Problem to solve - Would you please retype the records that follow, word for word?

Provided records -
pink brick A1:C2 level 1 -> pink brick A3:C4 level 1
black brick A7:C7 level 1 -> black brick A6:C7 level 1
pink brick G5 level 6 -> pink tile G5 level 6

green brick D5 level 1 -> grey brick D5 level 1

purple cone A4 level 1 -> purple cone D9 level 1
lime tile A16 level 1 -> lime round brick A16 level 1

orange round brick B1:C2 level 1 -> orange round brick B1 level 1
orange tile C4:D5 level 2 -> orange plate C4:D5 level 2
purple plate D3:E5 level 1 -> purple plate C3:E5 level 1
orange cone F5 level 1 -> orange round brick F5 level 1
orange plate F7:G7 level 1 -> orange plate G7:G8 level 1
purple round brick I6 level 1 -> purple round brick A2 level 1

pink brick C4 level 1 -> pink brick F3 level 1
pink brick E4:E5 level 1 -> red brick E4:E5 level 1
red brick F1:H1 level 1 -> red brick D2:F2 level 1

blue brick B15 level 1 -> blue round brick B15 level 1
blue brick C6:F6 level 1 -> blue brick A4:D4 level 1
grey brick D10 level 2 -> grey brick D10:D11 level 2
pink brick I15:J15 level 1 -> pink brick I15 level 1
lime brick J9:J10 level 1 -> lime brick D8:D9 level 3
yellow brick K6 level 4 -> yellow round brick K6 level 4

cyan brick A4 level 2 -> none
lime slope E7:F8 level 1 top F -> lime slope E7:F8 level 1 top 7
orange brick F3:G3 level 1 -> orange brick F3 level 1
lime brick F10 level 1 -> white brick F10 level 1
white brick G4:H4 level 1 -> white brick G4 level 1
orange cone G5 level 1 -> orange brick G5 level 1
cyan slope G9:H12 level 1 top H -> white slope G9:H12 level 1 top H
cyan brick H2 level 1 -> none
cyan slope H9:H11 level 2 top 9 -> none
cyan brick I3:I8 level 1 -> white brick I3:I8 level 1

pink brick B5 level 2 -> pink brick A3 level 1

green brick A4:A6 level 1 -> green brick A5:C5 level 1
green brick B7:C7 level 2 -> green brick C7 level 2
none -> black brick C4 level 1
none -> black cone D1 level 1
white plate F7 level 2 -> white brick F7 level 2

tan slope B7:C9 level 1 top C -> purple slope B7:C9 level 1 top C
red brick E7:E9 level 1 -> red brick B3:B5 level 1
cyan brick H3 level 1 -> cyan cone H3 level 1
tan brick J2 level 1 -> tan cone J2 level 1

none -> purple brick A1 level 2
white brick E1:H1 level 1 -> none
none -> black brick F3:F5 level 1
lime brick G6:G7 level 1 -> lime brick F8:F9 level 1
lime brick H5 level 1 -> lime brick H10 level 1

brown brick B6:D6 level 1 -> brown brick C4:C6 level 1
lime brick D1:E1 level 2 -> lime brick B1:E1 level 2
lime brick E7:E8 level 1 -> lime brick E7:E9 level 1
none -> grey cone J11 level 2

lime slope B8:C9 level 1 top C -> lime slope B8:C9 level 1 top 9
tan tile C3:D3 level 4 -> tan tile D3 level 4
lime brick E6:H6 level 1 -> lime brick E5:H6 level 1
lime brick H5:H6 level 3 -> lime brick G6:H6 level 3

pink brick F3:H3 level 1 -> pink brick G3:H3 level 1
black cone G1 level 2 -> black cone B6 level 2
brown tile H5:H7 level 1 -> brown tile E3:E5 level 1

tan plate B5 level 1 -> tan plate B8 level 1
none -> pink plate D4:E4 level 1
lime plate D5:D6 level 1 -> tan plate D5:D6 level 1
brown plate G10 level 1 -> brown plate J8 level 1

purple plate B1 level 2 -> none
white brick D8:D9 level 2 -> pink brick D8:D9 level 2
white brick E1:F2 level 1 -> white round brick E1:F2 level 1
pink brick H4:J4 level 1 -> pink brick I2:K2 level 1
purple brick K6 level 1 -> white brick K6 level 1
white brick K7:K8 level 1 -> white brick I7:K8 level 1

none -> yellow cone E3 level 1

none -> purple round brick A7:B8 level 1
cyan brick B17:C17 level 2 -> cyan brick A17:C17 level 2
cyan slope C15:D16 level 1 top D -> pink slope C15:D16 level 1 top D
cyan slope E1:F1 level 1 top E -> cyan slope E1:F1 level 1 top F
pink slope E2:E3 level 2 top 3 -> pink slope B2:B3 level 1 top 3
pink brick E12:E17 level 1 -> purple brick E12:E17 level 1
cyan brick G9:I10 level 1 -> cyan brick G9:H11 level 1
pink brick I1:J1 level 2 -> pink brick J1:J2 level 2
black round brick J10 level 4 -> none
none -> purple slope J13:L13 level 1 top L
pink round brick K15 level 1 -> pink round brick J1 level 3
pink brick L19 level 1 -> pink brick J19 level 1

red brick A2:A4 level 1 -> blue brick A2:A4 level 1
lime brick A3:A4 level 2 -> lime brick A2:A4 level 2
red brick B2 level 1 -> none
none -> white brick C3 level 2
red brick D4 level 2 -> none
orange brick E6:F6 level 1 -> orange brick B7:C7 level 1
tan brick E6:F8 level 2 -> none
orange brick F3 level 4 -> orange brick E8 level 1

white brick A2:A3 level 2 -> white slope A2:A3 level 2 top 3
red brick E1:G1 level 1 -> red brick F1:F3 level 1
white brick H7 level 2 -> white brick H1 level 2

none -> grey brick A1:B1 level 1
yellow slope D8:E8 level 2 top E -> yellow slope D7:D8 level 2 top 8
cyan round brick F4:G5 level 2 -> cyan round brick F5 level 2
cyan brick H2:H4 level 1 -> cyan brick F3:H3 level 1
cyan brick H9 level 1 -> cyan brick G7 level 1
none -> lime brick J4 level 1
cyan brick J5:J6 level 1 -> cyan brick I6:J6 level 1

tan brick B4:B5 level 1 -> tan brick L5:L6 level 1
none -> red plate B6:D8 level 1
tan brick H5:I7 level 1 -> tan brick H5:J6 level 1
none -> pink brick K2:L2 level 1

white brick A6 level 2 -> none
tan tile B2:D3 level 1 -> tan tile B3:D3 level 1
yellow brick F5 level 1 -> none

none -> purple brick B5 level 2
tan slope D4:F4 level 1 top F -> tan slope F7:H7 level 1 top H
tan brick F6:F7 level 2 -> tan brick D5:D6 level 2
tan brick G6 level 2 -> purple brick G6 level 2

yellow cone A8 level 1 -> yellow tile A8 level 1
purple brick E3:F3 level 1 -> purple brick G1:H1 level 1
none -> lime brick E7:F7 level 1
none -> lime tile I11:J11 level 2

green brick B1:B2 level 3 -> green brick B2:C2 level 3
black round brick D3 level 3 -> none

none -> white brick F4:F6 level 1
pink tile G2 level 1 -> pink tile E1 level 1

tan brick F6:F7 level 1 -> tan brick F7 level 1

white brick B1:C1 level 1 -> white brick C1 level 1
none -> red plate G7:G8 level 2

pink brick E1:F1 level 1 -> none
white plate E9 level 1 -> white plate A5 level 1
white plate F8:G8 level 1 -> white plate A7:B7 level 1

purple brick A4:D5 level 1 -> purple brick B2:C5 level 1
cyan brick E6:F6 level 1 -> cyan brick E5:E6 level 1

Result for this task -
pink brick A1:C2 level 1 -> pink brick A3:C4 level 1
black brick A7:C7 level 1 -> black brick A6:C7 level 1
pink brick G5 level 6 -> pink tile G5 level 6

green brick D5 level 1 -> grey brick D5 level 1

purple cone A4 level 1 -> purple cone D9 level 1
lime tile A16 level 1 -> lime round brick A16 level 1

orange round brick B1:C2 level 1 -> orange round brick B1 level 1
orange tile C4:D5 level 2 -> orange plate C4:D5 level 2
purple plate D3:E5 level 1 -> purple plate C3:E5 level 1
orange cone F5 level 1 -> orange round brick F5 level 1
orange plate F7:G7 level 1 -> orange plate G7:G8 level 1
purple round brick I6 level 1 -> purple round brick A2 level 1

pink brick C4 level 1 -> pink brick F3 level 1
pink brick E4:E5 level 1 -> red brick E4:E5 level 1
red brick F1:H1 level 1 -> red brick D2:F2 level 1

blue brick B15 level 1 -> blue round brick B15 level 1
blue brick C6:F6 level 1 -> blue brick A4:D4 level 1
grey brick D10 level 2 -> grey brick D10:D11 level 2
pink brick I15:J15 level 1 -> pink brick I15 level 1
lime brick J9:J10 level 1 -> lime brick D8:D9 level 3
yellow brick K6 level 4 -> yellow round brick K6 level 4

cyan brick A4 level 2 -> none
lime slope E7:F8 level 1 top F -> lime slope E7:F8 level 1 top 7
orange brick F3:G3 level 1 -> orange brick F3 level 1
lime brick F10 level 1 -> white brick F10 level 1
white brick G4:H4 level 1 -> white brick G4 level 1
orange cone G5 level 1 -> orange brick G5 level 1
cyan slope G9:H12 level 1 top H -> white slope G9:H12 level 1 top H
cyan brick H2 level 1 -> none
cyan slope H9:H11 level 2 top 9 -> none
cyan brick I3:I8 level 1 -> white brick I3:I8 level 1

pink brick B5 level 2 -> pink brick A3 level 1

green brick A4:A6 level 1 -> green brick A5:C5 level 1
green brick B7:C7 level 2 -> green brick C7 level 2
none -> black brick C4 level 1
none -> black cone D1 level 1
white plate F7 level 2 -> white brick F7 level 2

tan slope B7:C9 level 1 top C -> purple slope B7:C9 level 1 top C
red brick E7:E9 level 1 -> red brick B3:B5 level 1
cyan brick H3 level 1 -> cyan cone H3 level 1
tan brick J2 level 1 -> tan cone J2 level 1

none -> purple brick A1 level 2
white brick E1:H1 level 1 -> none
none -> black brick F3:F5 level 1
lime brick G6:G7 level 1 -> lime brick F8:F9 level 1
lime brick H5 level 1 -> lime brick H10 level 1

brown brick B6:D6 level 1 -> brown brick C4:C6 level 1
lime brick D1:E1 level 2 -> lime brick B1:E1 level 2
lime brick E7:E8 level 1 -> lime brick E7:E9 level 1
none -> grey cone J11 level 2

lime slope B8:C9 level 1 top C -> lime slope B8:C9 level 1 top 9
tan tile C3:D3 level 4 -> tan tile D3 level 4
lime brick E6:H6 level 1 -> lime brick E5:H6 level 1
lime brick H5:H6 level 3 -> lime brick G6:H6 level 3

pink brick F3:H3 level 1 -> pink brick G3:H3 level 1
black cone G1 level 2 -> black cone B6 level 2
brown tile H5:H7 level 1 -> brown tile E3:E5 level 1

tan plate B5 level 1 -> tan plate B8 level 1
none -> pink plate D4:E4 level 1
lime plate D5:D6 level 1 -> tan plate D5:D6 level 1
brown plate G10 level 1 -> brown plate J8 level 1

purple plate B1 level 2 -> none
white brick D8:D9 level 2 -> pink brick D8:D9 level 2
white brick E1:F2 level 1 -> white round brick E1:F2 level 1
pink brick H4:J4 level 1 -> pink brick I2:K2 level 1
purple brick K6 level 1 -> white brick K6 level 1
white brick K7:K8 level 1 -> white brick I7:K8 level 1

none -> yellow cone E3 level 1

none -> purple round brick A7:B8 level 1
cyan brick B17:C17 level 2 -> cyan brick A17:C17 level 2
cyan slope C15:D16 level 1 top D -> pink slope C15:D16 level 1 top D
cyan slope E1:F1 level 1 top E -> cyan slope E1:F1 level 1 top F
pink slope E2:E3 level 2 top 3 -> pink slope B2:B3 level 1 top 3
pink brick E12:E17 level 1 -> purple brick E12:E17 level 1
cyan brick G9:I10 level 1 -> cyan brick G9:H11 level 1
pink brick I1:J1 level 2 -> pink brick J1:J2 level 2
black round brick J10 level 4 -> none
none -> purple slope J13:L13 level 1 top L
pink round brick K15 level 1 -> pink round brick J1 level 3
pink brick L19 level 1 -> pink brick J19 level 1

red brick A2:A4 level 1 -> blue brick A2:A4 level 1
lime brick A3:A4 level 2 -> lime brick A2:A4 level 2
red brick B2 level 1 -> none
none -> white brick C3 level 2
red brick D4 level 2 -> none
orange brick E6:F6 level 1 -> orange brick B7:C7 level 1
tan brick E6:F8 level 2 -> none
orange brick F3 level 4 -> orange brick E8 level 1

white brick A2:A3 level 2 -> white slope A2:A3 level 2 top 3
red brick E1:G1 level 1 -> red brick F1:F3 level 1
white brick H7 level 2 -> white brick H1 level 2

none -> grey brick A1:B1 level 1
yellow slope D8:E8 level 2 top E -> yellow slope D7:D8 level 2 top 8
cyan round brick F4:G5 level 2 -> cyan round brick F5 level 2
cyan brick H2:H4 level 1 -> cyan brick F3:H3 level 1
cyan brick H9 level 1 -> cyan brick G7 level 1
none -> lime brick J4 level 1
cyan brick J5:J6 level 1 -> cyan brick I6:J6 level 1

tan brick B4:B5 level 1 -> tan brick L5:L6 level 1
none -> red plate B6:D8 level 1
tan brick H5:I7 level 1 -> tan brick H5:J6 level 1
none -> pink brick K2:L2 level 1

white brick A6 level 2 -> none
tan tile B2:D3 level 1 -> tan tile B3:D3 level 1
yellow brick F5 level 1 -> none

none -> purple brick B5 level 2
tan slope D4:F4 level 1 top F -> tan slope F7:H7 level 1 top H
tan brick F6:F7 level 2 -> tan brick D5:D6 level 2
tan brick G6 level 2 -> purple brick G6 level 2

yellow cone A8 level 1 -> yellow tile A8 level 1
purple brick E3:F3 level 1 -> purple brick G1:H1 level 1
none -> lime brick E7:F7 level 1
none -> lime tile I11:J11 level 2

green brick B1:B2 level 3 -> green brick B2:C2 level 3
black round brick D3 level 3 -> none

none -> white brick F4:F6 level 1
pink tile G2 level 1 -> pink tile E1 level 1

tan brick F6:F7 level 1 -> tan brick F7 level 1

white brick B1:C1 level 1 -> white brick C1 level 1
none -> red plate G7:G8 level 2

pink brick E1:F1 level 1 -> none
white plate E9 level 1 -> white plate A5 level 1
white plate F8:G8 level 1 -> white plate A7:B7 level 1

purple brick A4:D5 level 1 -> purple brick B2:C5 level 1
cyan brick E6:F6 level 1 -> cyan brick E5:E6 level 1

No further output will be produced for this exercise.